START ENTRIES PROVIDED

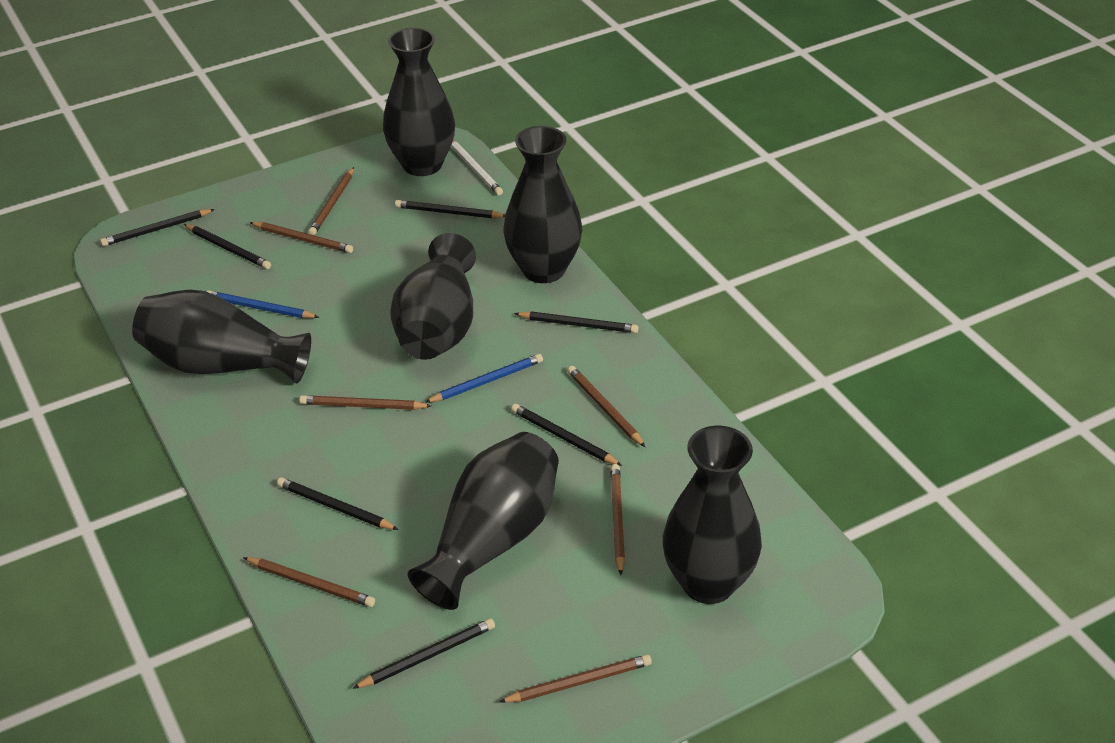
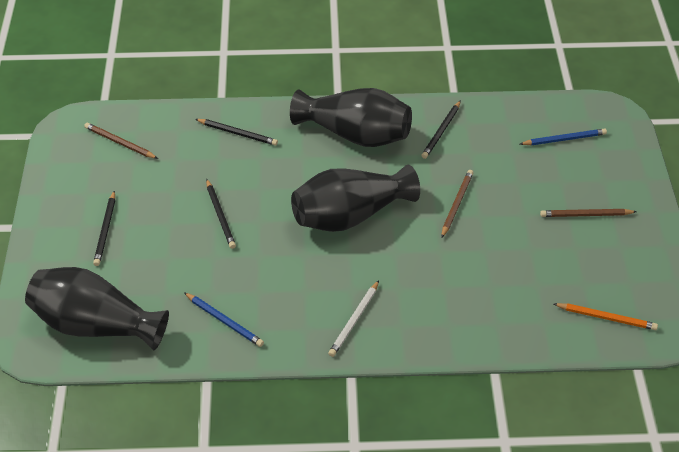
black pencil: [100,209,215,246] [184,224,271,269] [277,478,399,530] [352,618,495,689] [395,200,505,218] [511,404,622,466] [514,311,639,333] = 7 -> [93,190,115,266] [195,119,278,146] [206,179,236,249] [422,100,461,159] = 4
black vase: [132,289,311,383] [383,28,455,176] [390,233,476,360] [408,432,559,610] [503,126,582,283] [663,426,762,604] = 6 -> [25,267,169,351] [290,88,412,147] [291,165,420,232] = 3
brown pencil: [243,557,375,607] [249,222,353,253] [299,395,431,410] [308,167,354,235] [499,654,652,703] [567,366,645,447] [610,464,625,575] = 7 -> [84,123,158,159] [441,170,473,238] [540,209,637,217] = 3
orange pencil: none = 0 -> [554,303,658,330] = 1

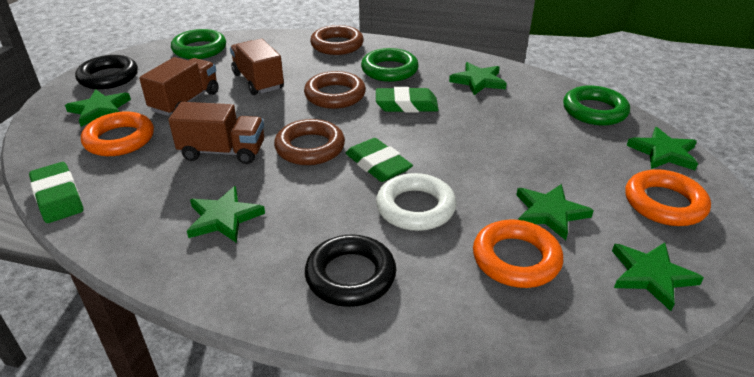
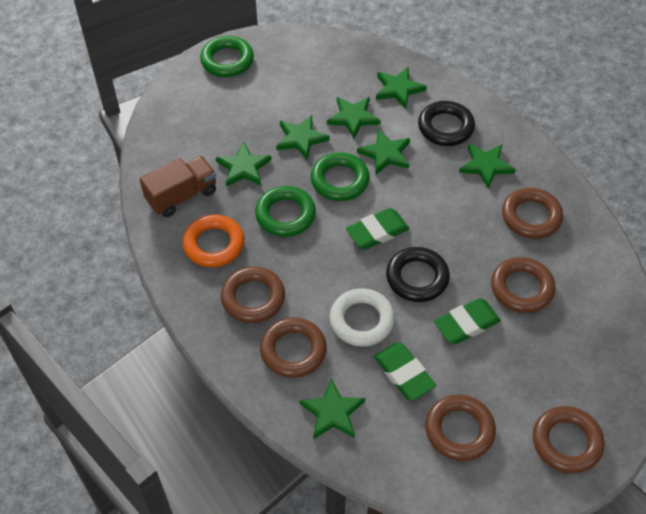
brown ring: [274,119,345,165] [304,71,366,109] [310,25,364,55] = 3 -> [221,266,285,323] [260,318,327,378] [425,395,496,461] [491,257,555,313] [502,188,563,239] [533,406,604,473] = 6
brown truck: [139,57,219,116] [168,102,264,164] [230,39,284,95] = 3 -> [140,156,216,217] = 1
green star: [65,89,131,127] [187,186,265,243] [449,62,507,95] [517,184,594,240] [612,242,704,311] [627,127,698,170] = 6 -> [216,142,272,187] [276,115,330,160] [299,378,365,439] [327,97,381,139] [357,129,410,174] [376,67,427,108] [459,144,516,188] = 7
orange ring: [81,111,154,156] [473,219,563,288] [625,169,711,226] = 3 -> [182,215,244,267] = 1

END ENTRIES PROVIDED

WHAT YOU HAVE TO DO. Could every entry above be printed again exactly, images excluded?

REPLY TO THE TASK.
black pencil: [100,209,215,246] [184,224,271,269] [277,478,399,530] [352,618,495,689] [395,200,505,218] [511,404,622,466] [514,311,639,333] = 7 -> [93,190,115,266] [195,119,278,146] [206,179,236,249] [422,100,461,159] = 4
black vase: [132,289,311,383] [383,28,455,176] [390,233,476,360] [408,432,559,610] [503,126,582,283] [663,426,762,604] = 6 -> [25,267,169,351] [290,88,412,147] [291,165,420,232] = 3
brown pencil: [243,557,375,607] [249,222,353,253] [299,395,431,410] [308,167,354,235] [499,654,652,703] [567,366,645,447] [610,464,625,575] = 7 -> [84,123,158,159] [441,170,473,238] [540,209,637,217] = 3
orange pencil: none = 0 -> [554,303,658,330] = 1

brown ring: [274,119,345,165] [304,71,366,109] [310,25,364,55] = 3 -> [221,266,285,323] [260,318,327,378] [425,395,496,461] [491,257,555,313] [502,188,563,239] [533,406,604,473] = 6
brown truck: [139,57,219,116] [168,102,264,164] [230,39,284,95] = 3 -> [140,156,216,217] = 1
green star: [65,89,131,127] [187,186,265,243] [449,62,507,95] [517,184,594,240] [612,242,704,311] [627,127,698,170] = 6 -> [216,142,272,187] [276,115,330,160] [299,378,365,439] [327,97,381,139] [357,129,410,174] [376,67,427,108] [459,144,516,188] = 7
orange ring: [81,111,154,156] [473,219,563,288] [625,169,711,226] = 3 -> [182,215,244,267] = 1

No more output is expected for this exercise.